[Start of Attachment]

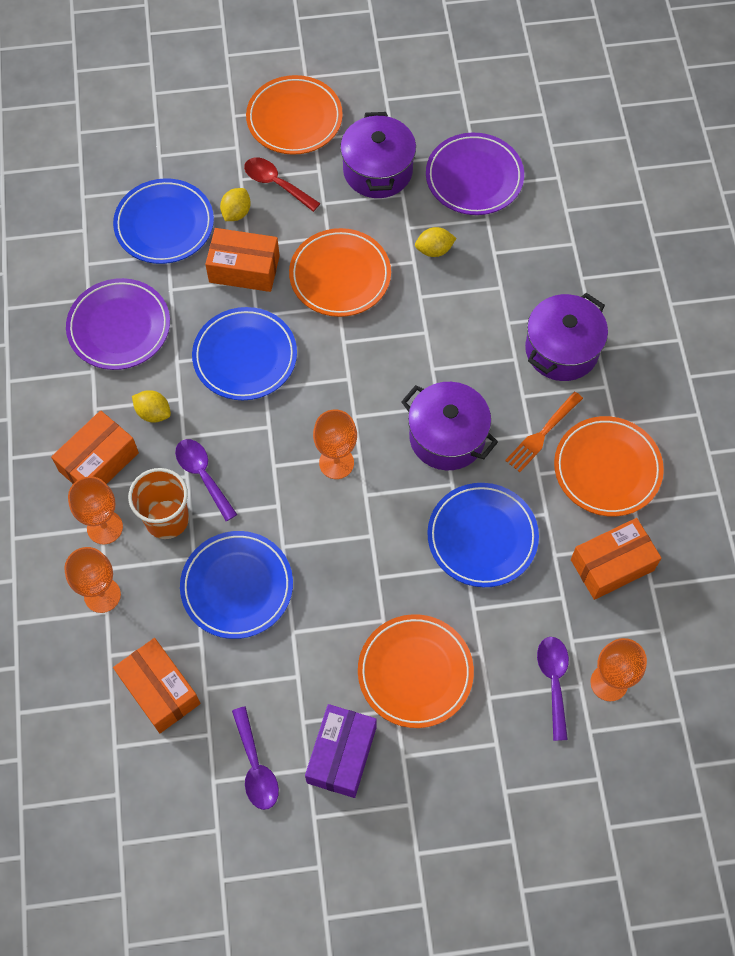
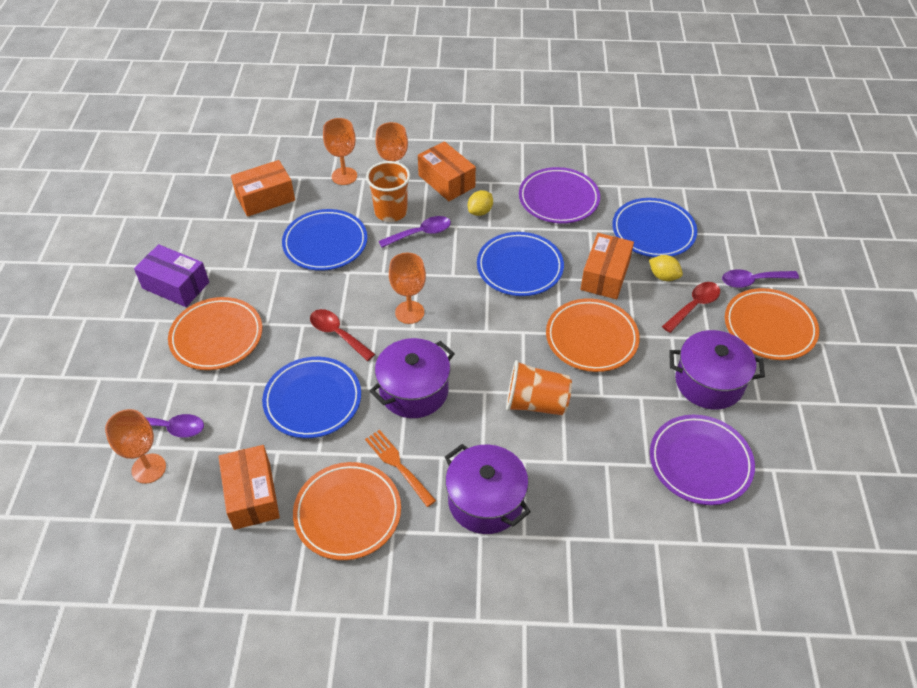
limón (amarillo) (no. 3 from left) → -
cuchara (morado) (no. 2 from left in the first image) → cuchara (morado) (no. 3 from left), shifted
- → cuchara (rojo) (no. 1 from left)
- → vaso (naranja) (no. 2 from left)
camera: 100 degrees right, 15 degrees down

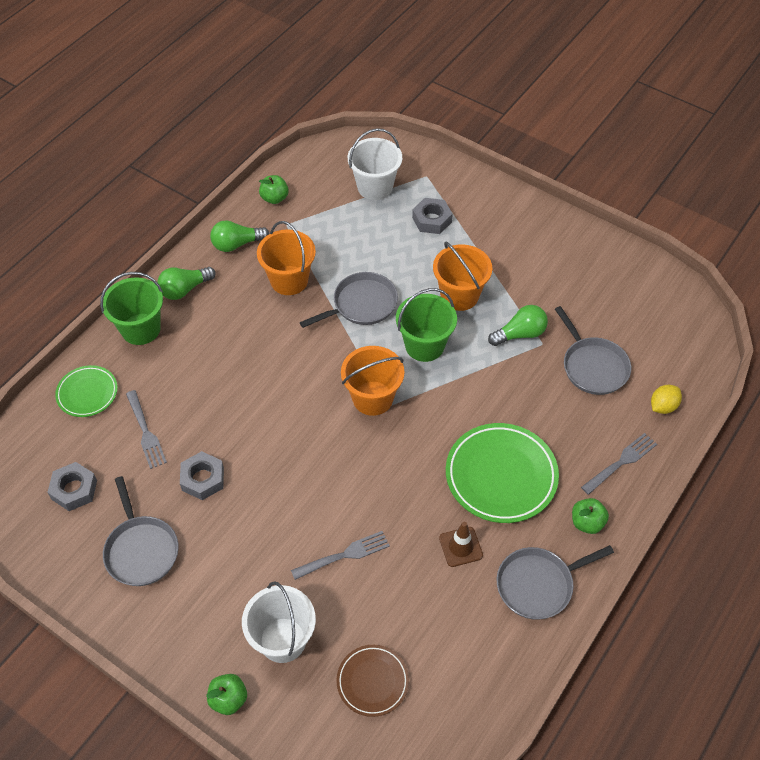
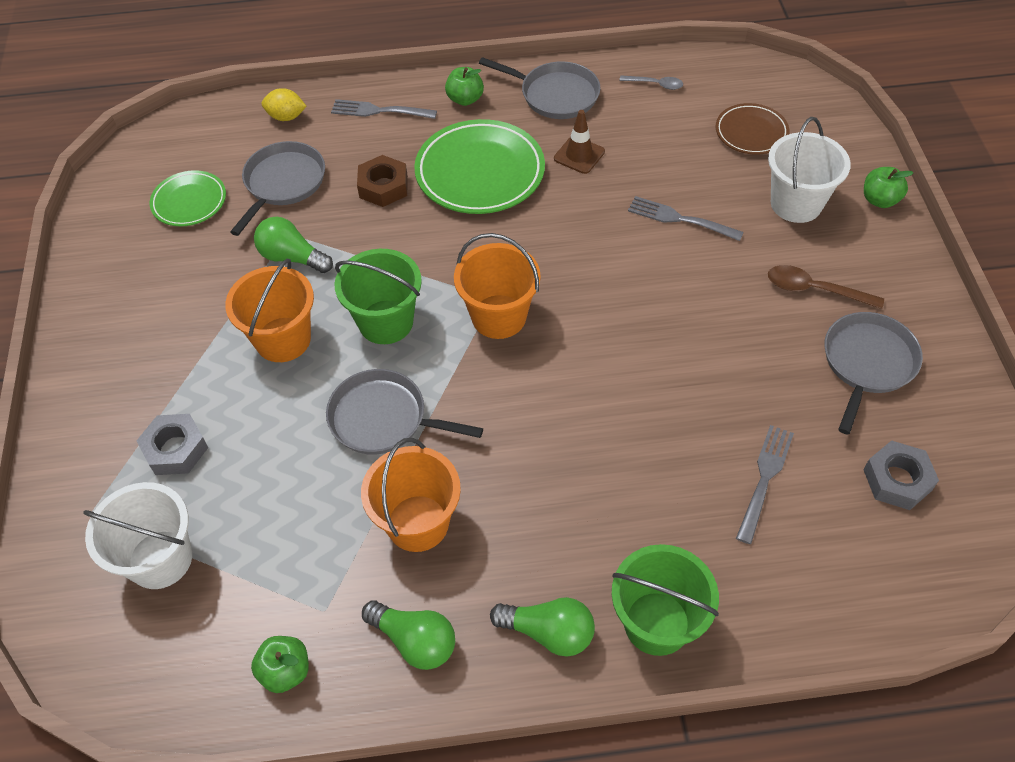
plato (verde) (no. 1 from left), shifted
tuerca (gris) (no. 2 from left) → -
- → cuchara (gris)
- → tuerca (marrón)
- → cuchara (marrón)
camera: 130 degrees left, 0 degrees up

[End of Attachment]

** Exercise goal **
Restate the data exactly, though only from the line that contains "cuchara (morado) (no. 2" through its last line, both ends included and with the pictures left out.

** Output **
cuchara (morado) (no. 2 from left in the first image) → cuchara (morado) (no. 3 from left), shifted
- → cuchara (rojo) (no. 1 from left)
- → vaso (naranja) (no. 2 from left)
camera: 100 degrees right, 15 degrees down

plato (verde) (no. 1 from left), shifted
tuerca (gris) (no. 2 from left) → -
- → cuchara (gris)
- → tuerca (marrón)
- → cuchara (marrón)
camera: 130 degrees left, 0 degrees up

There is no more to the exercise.